Records supplied:
_ _ _ _ _ _ _
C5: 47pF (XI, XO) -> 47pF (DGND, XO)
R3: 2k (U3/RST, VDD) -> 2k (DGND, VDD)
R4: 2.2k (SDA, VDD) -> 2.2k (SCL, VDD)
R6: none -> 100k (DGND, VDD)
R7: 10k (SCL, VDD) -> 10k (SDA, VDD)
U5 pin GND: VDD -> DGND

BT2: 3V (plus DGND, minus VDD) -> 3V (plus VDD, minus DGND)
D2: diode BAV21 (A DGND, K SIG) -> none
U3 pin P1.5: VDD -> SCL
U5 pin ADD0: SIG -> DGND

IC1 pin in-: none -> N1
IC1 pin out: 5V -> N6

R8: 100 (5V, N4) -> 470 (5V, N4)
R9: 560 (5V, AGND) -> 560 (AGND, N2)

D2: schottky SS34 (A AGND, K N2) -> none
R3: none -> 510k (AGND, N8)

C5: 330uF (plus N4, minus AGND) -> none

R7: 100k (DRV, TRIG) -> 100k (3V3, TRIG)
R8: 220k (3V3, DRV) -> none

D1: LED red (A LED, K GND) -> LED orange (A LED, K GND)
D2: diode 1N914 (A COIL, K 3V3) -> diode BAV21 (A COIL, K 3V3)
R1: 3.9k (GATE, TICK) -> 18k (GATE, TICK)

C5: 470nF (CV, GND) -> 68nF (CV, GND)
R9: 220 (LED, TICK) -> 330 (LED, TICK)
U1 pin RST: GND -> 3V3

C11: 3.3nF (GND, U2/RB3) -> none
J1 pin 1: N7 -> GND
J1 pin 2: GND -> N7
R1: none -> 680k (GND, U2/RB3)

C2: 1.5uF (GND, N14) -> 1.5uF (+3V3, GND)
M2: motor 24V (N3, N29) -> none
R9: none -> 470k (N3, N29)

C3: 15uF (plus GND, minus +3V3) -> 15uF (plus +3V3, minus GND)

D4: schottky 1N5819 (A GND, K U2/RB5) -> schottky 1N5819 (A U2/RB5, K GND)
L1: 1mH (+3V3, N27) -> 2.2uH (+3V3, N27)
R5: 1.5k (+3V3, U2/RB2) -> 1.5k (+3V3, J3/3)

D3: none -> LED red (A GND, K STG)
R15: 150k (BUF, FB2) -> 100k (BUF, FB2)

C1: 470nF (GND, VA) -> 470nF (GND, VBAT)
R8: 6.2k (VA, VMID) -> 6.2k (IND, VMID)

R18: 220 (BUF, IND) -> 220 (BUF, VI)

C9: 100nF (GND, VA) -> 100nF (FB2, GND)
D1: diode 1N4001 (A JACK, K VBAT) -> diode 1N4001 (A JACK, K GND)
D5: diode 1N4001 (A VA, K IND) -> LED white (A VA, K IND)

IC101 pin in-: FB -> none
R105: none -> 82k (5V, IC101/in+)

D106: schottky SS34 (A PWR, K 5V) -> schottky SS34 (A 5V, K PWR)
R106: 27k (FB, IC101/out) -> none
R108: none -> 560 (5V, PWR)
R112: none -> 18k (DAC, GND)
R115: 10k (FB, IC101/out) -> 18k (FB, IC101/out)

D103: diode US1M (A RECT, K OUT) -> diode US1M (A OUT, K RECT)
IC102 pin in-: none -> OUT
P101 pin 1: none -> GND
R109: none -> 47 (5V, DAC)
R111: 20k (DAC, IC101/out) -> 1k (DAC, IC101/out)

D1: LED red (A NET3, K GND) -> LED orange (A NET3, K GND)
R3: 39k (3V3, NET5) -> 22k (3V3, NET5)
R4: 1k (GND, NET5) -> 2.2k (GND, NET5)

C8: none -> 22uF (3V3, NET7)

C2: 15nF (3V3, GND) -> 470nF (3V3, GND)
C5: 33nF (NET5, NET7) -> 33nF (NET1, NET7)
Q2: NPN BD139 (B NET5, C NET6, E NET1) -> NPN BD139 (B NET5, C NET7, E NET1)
_ _ _ _ _ _ _
What to work on: Word for word, give back all the lines above.

Exercise response:
C5: 47pF (XI, XO) -> 47pF (DGND, XO)
R3: 2k (U3/RST, VDD) -> 2k (DGND, VDD)
R4: 2.2k (SDA, VDD) -> 2.2k (SCL, VDD)
R6: none -> 100k (DGND, VDD)
R7: 10k (SCL, VDD) -> 10k (SDA, VDD)
U5 pin GND: VDD -> DGND

BT2: 3V (plus DGND, minus VDD) -> 3V (plus VDD, minus DGND)
D2: diode BAV21 (A DGND, K SIG) -> none
U3 pin P1.5: VDD -> SCL
U5 pin ADD0: SIG -> DGND

IC1 pin in-: none -> N1
IC1 pin out: 5V -> N6

R8: 100 (5V, N4) -> 470 (5V, N4)
R9: 560 (5V, AGND) -> 560 (AGND, N2)

D2: schottky SS34 (A AGND, K N2) -> none
R3: none -> 510k (AGND, N8)

C5: 330uF (plus N4, minus AGND) -> none

R7: 100k (DRV, TRIG) -> 100k (3V3, TRIG)
R8: 220k (3V3, DRV) -> none

D1: LED red (A LED, K GND) -> LED orange (A LED, K GND)
D2: diode 1N914 (A COIL, K 3V3) -> diode BAV21 (A COIL, K 3V3)
R1: 3.9k (GATE, TICK) -> 18k (GATE, TICK)

C5: 470nF (CV, GND) -> 68nF (CV, GND)
R9: 220 (LED, TICK) -> 330 (LED, TICK)
U1 pin RST: GND -> 3V3

C11: 3.3nF (GND, U2/RB3) -> none
J1 pin 1: N7 -> GND
J1 pin 2: GND -> N7
R1: none -> 680k (GND, U2/RB3)

C2: 1.5uF (GND, N14) -> 1.5uF (+3V3, GND)
M2: motor 24V (N3, N29) -> none
R9: none -> 470k (N3, N29)

C3: 15uF (plus GND, minus +3V3) -> 15uF (plus +3V3, minus GND)

D4: schottky 1N5819 (A GND, K U2/RB5) -> schottky 1N5819 (A U2/RB5, K GND)
L1: 1mH (+3V3, N27) -> 2.2uH (+3V3, N27)
R5: 1.5k (+3V3, U2/RB2) -> 1.5k (+3V3, J3/3)

D3: none -> LED red (A GND, K STG)
R15: 150k (BUF, FB2) -> 100k (BUF, FB2)

C1: 470nF (GND, VA) -> 470nF (GND, VBAT)
R8: 6.2k (VA, VMID) -> 6.2k (IND, VMID)

R18: 220 (BUF, IND) -> 220 (BUF, VI)

C9: 100nF (GND, VA) -> 100nF (FB2, GND)
D1: diode 1N4001 (A JACK, K VBAT) -> diode 1N4001 (A JACK, K GND)
D5: diode 1N4001 (A VA, K IND) -> LED white (A VA, K IND)

IC101 pin in-: FB -> none
R105: none -> 82k (5V, IC101/in+)

D106: schottky SS34 (A PWR, K 5V) -> schottky SS34 (A 5V, K PWR)
R106: 27k (FB, IC101/out) -> none
R108: none -> 560 (5V, PWR)
R112: none -> 18k (DAC, GND)
R115: 10k (FB, IC101/out) -> 18k (FB, IC101/out)

D103: diode US1M (A RECT, K OUT) -> diode US1M (A OUT, K RECT)
IC102 pin in-: none -> OUT
P101 pin 1: none -> GND
R109: none -> 47 (5V, DAC)
R111: 20k (DAC, IC101/out) -> 1k (DAC, IC101/out)

D1: LED red (A NET3, K GND) -> LED orange (A NET3, K GND)
R3: 39k (3V3, NET5) -> 22k (3V3, NET5)
R4: 1k (GND, NET5) -> 2.2k (GND, NET5)

C8: none -> 22uF (3V3, NET7)

C2: 15nF (3V3, GND) -> 470nF (3V3, GND)
C5: 33nF (NET5, NET7) -> 33nF (NET1, NET7)
Q2: NPN BD139 (B NET5, C NET6, E NET1) -> NPN BD139 (B NET5, C NET7, E NET1)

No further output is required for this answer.